Segment Start: Material provided
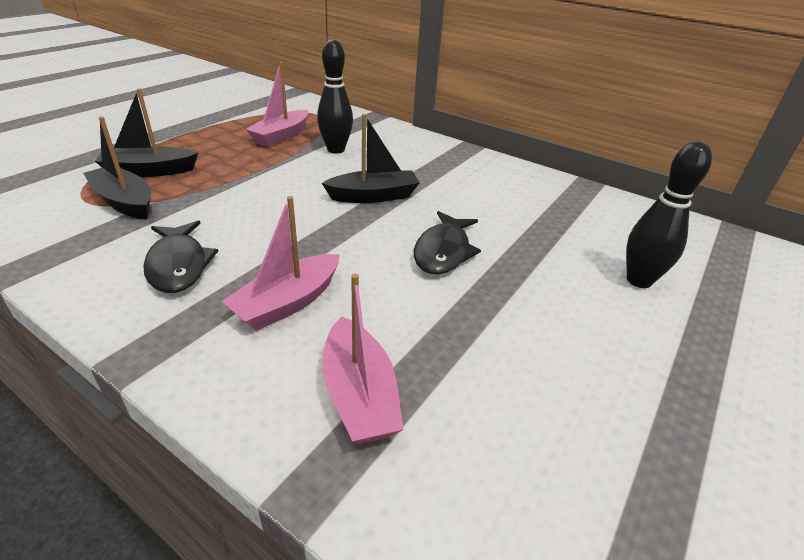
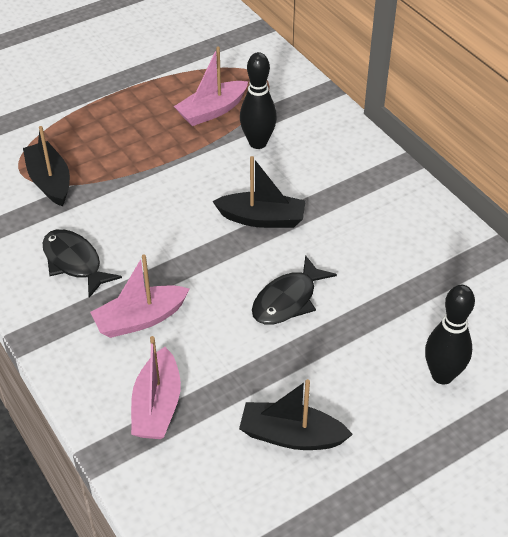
camera: 25 degrees right, 10 degrees up
(149, 171) = (77, 143): black boat -> black boat (291, 436)
(178, 265) = (74, 262): black fish -> black fish turned 135 degrees clockwise

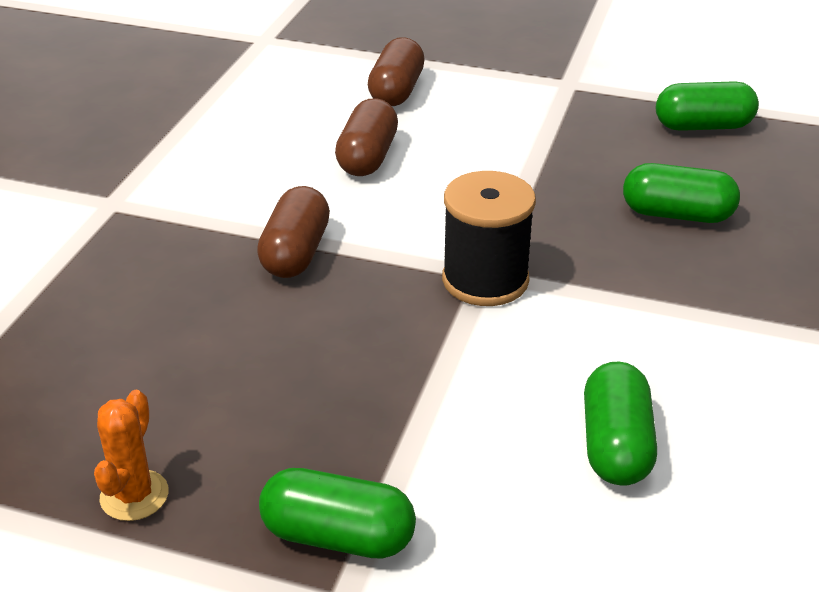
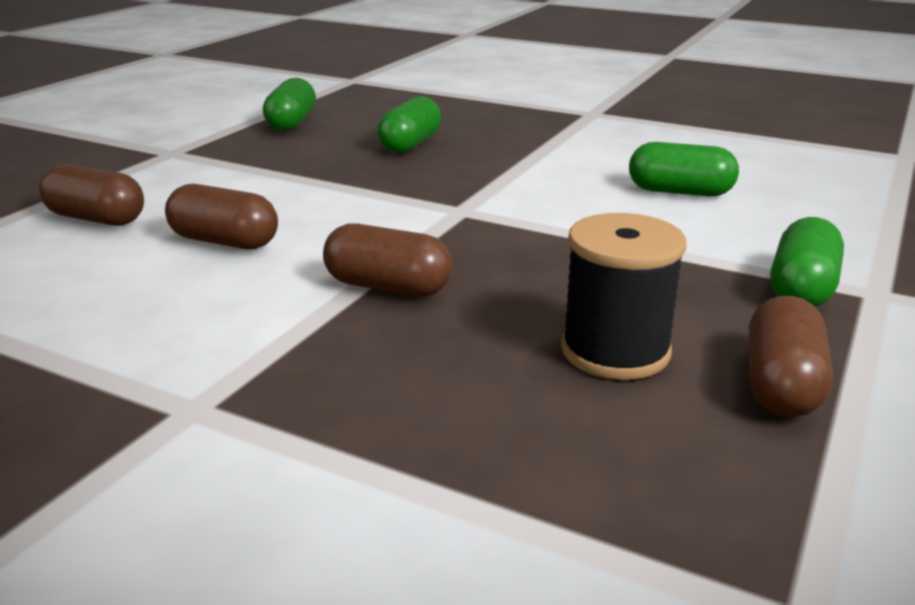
camera: 80 degrees left, 10 degrees down
(134, 495) = (781, 385): orange cactus -> brown capsule
(485, 280) = (471, 211): black spool -> black spool (615, 351)

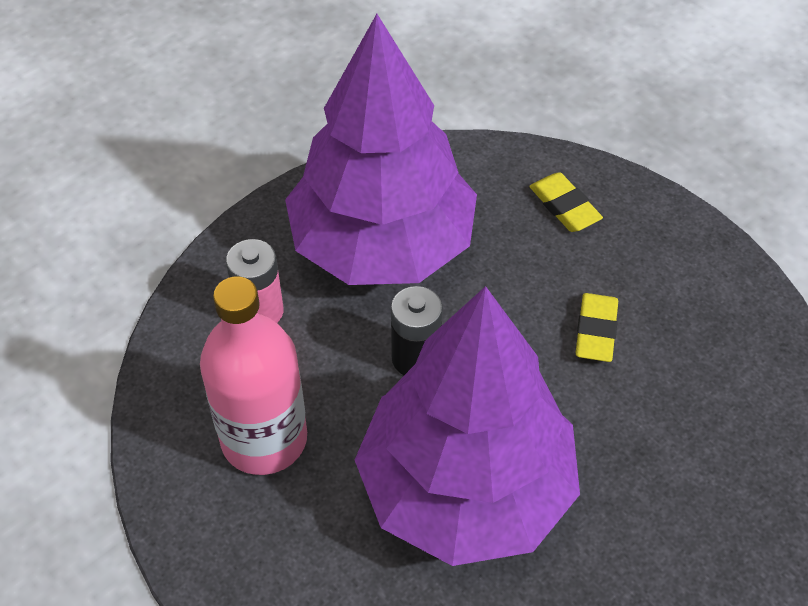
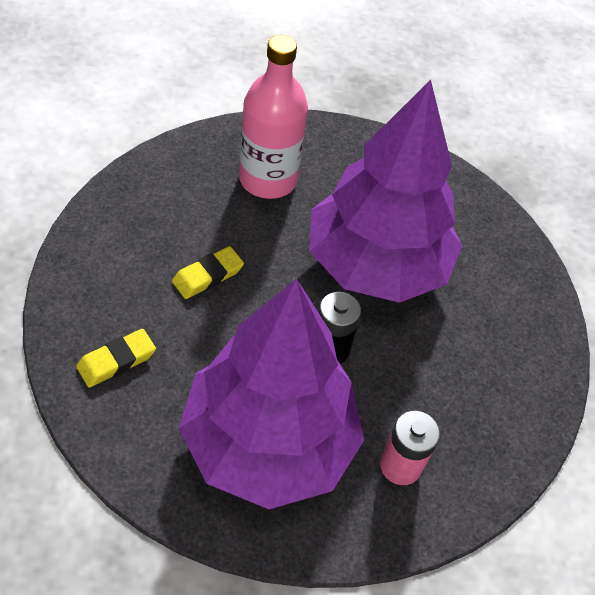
camera: 145 degrees left, 0 degrees up
(264, 439) = (466, 379): pink bottle -> pink bottle (268, 180)
(564, 206) = (116, 361): yellow eraser -> yellow eraser turned 45 degrees clockwise

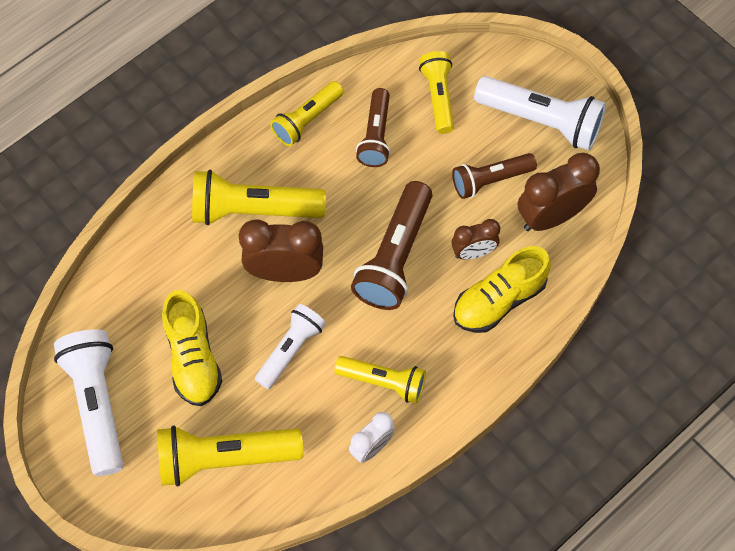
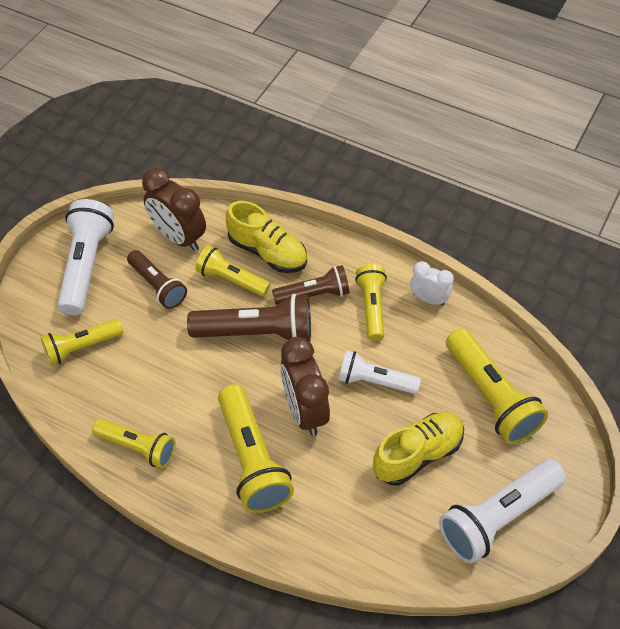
camera: 110 degrees left, 10 degrees down
(375, 136) = (138, 384): brown flashlight -> brown flashlight (314, 295)
(473, 252) = (231, 279): brown clock -> yellow flashlight

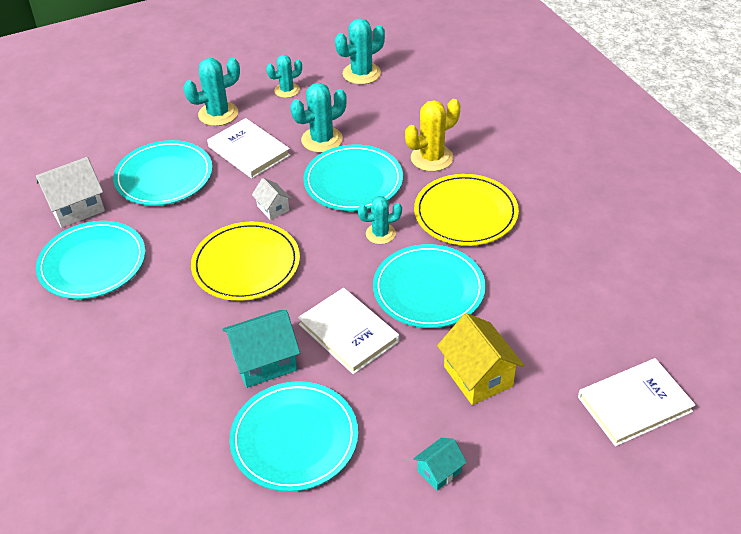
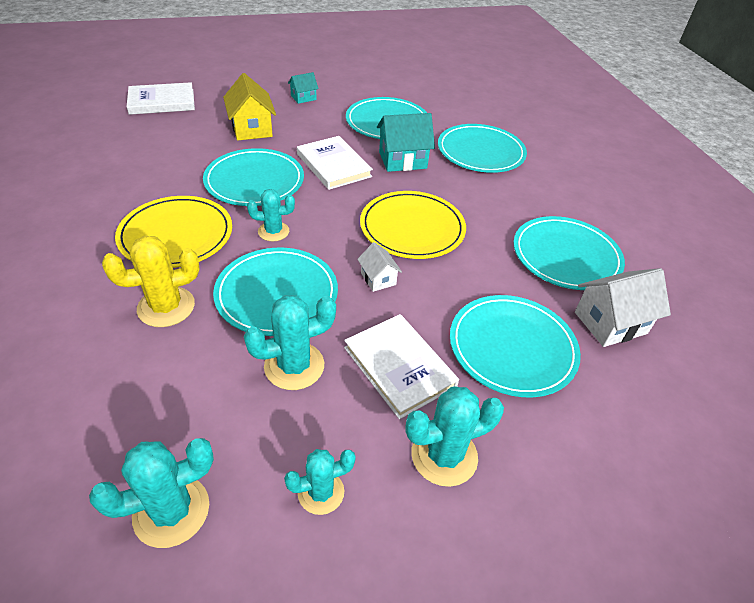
camera: 175 degrees left, 0 degrees up
(157, 403) = (480, 152): none -> turquoise plate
Segment End: Material provided
Write down only the closing run of lines: the one containing "camera: 175 degrees left, 0 degrees up" and every line after it to the end of the entries, exactly.

camera: 175 degrees left, 0 degrees up
(157, 403) = (480, 152): none -> turquoise plate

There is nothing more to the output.